Object displacement listings:
======

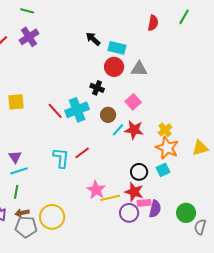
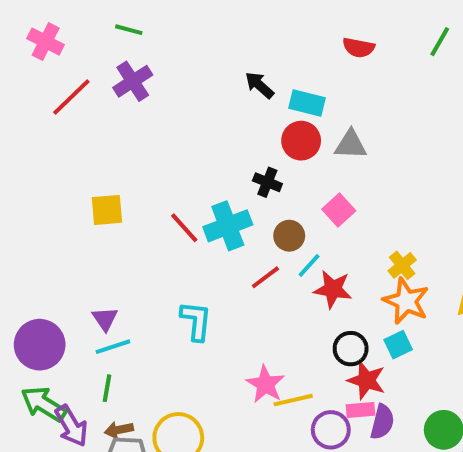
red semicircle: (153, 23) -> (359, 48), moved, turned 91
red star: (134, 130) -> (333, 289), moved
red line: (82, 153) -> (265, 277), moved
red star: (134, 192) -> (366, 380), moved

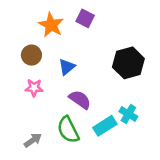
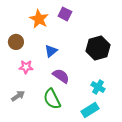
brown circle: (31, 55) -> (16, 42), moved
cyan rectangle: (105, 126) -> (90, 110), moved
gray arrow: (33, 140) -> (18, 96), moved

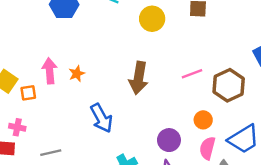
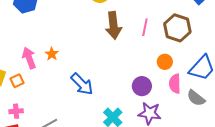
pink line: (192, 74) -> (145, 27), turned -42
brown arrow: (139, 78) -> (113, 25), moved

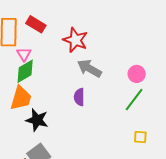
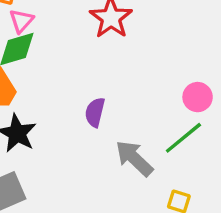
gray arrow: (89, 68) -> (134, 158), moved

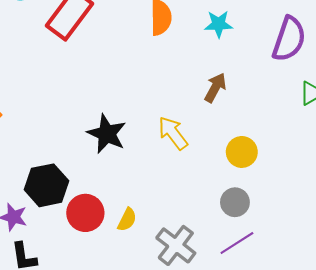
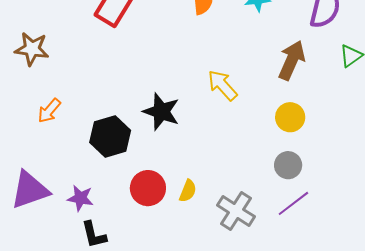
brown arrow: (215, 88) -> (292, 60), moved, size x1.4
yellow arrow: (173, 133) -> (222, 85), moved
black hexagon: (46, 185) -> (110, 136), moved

======

◆ **To do**
Leaving the pictures aside, write out the entries above exactly.

◆ **Output of the exercise**
red semicircle: (153, 23) -> (359, 48), moved, turned 91
red star: (134, 130) -> (333, 289), moved
red line: (82, 153) -> (265, 277), moved
red star: (134, 192) -> (366, 380), moved

brown circle: (31, 55) -> (16, 42), moved
cyan rectangle: (105, 126) -> (90, 110), moved
gray arrow: (33, 140) -> (18, 96), moved

pink line: (192, 74) -> (145, 27), turned -42
brown arrow: (139, 78) -> (113, 25), moved

gray arrow: (89, 68) -> (134, 158), moved

brown arrow: (215, 88) -> (292, 60), moved, size x1.4
yellow arrow: (173, 133) -> (222, 85), moved
black hexagon: (46, 185) -> (110, 136), moved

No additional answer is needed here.